# INFORMATION SUPPLIED:
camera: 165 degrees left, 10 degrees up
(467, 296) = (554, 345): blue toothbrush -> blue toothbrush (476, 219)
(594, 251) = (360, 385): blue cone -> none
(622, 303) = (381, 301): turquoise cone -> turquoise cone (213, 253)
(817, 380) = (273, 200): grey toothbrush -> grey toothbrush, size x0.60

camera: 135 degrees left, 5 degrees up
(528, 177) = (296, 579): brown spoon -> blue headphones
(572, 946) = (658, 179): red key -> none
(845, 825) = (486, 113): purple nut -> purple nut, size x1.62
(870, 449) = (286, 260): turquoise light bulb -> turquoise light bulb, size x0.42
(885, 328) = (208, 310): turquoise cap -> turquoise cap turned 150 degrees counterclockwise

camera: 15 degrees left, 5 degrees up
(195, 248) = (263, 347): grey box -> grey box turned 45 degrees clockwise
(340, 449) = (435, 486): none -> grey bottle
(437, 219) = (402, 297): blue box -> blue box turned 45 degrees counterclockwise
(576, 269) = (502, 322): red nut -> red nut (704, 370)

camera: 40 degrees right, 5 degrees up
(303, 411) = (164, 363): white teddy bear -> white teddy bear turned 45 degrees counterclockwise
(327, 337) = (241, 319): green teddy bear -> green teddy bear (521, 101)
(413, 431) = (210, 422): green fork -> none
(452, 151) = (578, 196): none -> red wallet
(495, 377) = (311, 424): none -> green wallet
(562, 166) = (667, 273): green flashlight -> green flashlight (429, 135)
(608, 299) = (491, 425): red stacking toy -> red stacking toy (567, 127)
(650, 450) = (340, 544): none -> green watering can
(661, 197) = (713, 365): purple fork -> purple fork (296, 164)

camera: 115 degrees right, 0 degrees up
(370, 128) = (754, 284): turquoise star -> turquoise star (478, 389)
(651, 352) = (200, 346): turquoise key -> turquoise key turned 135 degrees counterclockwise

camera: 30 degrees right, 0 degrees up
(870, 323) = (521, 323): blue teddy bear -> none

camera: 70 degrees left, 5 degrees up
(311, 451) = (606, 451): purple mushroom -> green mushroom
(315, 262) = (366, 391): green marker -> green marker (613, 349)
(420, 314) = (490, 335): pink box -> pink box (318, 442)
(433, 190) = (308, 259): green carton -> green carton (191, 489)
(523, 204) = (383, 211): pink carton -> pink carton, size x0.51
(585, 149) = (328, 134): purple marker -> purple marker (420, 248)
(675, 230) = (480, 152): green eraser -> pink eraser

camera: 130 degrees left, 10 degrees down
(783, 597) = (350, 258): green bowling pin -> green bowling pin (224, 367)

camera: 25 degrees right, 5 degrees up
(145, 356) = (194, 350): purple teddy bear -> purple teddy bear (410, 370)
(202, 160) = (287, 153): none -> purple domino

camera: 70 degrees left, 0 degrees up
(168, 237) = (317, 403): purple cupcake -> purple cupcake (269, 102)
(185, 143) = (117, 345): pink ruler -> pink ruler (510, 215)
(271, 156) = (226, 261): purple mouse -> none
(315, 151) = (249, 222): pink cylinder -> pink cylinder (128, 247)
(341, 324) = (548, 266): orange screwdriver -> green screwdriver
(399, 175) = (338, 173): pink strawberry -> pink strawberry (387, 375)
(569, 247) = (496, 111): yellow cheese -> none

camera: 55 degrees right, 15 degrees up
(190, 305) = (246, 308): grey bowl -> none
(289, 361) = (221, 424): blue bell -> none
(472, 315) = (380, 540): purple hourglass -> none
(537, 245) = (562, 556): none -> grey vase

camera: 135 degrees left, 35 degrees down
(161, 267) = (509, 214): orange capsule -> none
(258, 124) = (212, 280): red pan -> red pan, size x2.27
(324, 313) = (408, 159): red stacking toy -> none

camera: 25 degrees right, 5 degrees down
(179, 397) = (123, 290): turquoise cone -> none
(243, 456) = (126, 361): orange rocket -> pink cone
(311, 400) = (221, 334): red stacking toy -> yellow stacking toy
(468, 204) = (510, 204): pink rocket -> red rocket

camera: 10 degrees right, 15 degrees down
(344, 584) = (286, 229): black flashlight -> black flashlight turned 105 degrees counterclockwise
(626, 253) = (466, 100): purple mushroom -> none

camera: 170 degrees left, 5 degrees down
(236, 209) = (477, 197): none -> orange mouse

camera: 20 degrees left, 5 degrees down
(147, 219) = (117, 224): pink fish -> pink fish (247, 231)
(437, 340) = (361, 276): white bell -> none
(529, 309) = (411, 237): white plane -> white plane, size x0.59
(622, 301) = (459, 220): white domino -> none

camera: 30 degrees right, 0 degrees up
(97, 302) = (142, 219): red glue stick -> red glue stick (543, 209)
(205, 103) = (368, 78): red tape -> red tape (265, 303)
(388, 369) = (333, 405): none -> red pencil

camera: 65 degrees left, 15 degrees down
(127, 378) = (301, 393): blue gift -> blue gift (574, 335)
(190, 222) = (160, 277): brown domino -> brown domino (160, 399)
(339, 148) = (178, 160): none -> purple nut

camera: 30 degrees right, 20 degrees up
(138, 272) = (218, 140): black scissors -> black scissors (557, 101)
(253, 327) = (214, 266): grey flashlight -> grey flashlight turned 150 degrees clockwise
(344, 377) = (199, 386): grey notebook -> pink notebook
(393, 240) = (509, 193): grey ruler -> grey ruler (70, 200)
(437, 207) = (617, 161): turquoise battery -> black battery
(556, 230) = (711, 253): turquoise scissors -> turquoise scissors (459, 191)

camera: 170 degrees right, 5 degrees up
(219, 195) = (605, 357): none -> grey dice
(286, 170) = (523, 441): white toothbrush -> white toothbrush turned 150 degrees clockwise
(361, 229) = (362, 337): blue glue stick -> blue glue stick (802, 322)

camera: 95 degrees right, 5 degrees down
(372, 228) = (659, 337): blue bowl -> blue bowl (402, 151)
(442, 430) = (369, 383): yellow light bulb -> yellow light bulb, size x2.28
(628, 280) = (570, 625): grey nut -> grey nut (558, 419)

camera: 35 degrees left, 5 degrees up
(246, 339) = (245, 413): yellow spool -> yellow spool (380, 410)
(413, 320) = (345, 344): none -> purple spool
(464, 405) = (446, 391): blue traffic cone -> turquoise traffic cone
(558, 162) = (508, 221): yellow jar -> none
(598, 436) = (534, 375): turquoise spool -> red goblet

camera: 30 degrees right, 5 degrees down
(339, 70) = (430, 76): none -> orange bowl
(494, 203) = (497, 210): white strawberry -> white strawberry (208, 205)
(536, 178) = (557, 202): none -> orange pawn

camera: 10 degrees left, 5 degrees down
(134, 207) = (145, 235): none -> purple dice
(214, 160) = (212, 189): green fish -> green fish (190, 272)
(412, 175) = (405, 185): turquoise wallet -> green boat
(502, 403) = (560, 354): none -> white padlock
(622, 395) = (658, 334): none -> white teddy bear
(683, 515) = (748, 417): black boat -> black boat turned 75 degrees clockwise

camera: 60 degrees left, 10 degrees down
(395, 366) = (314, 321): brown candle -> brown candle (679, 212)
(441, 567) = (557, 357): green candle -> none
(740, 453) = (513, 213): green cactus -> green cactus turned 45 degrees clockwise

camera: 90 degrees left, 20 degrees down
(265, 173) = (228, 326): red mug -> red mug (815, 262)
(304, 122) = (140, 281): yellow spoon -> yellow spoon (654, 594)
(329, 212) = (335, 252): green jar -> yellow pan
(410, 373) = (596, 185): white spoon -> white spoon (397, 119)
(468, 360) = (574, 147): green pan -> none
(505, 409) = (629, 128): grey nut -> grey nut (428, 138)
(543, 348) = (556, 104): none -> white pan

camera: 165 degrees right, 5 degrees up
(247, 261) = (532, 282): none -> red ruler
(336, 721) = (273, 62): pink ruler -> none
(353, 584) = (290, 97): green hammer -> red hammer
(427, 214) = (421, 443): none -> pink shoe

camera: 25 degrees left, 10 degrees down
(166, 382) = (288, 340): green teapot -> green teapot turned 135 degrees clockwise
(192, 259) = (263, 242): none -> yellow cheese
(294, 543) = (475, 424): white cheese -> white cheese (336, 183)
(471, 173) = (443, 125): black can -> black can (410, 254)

# PROBLEM TO WORK ON:
Give back exactly the lines of the listing above that run from the line with "camera: 115 degrees right, 0 degrees up" to the line with "(675, 230) = (480, 152): green", inclusive.

# RESULT:
camera: 115 degrees right, 0 degrees up
(370, 128) = (754, 284): turquoise star -> turquoise star (478, 389)
(651, 352) = (200, 346): turquoise key -> turquoise key turned 135 degrees counterclockwise

camera: 30 degrees right, 0 degrees up
(870, 323) = (521, 323): blue teddy bear -> none

camera: 70 degrees left, 5 degrees up
(311, 451) = (606, 451): purple mushroom -> green mushroom
(315, 262) = (366, 391): green marker -> green marker (613, 349)
(420, 314) = (490, 335): pink box -> pink box (318, 442)
(433, 190) = (308, 259): green carton -> green carton (191, 489)
(523, 204) = (383, 211): pink carton -> pink carton, size x0.51
(585, 149) = (328, 134): purple marker -> purple marker (420, 248)
(675, 230) = (480, 152): green eraser -> pink eraser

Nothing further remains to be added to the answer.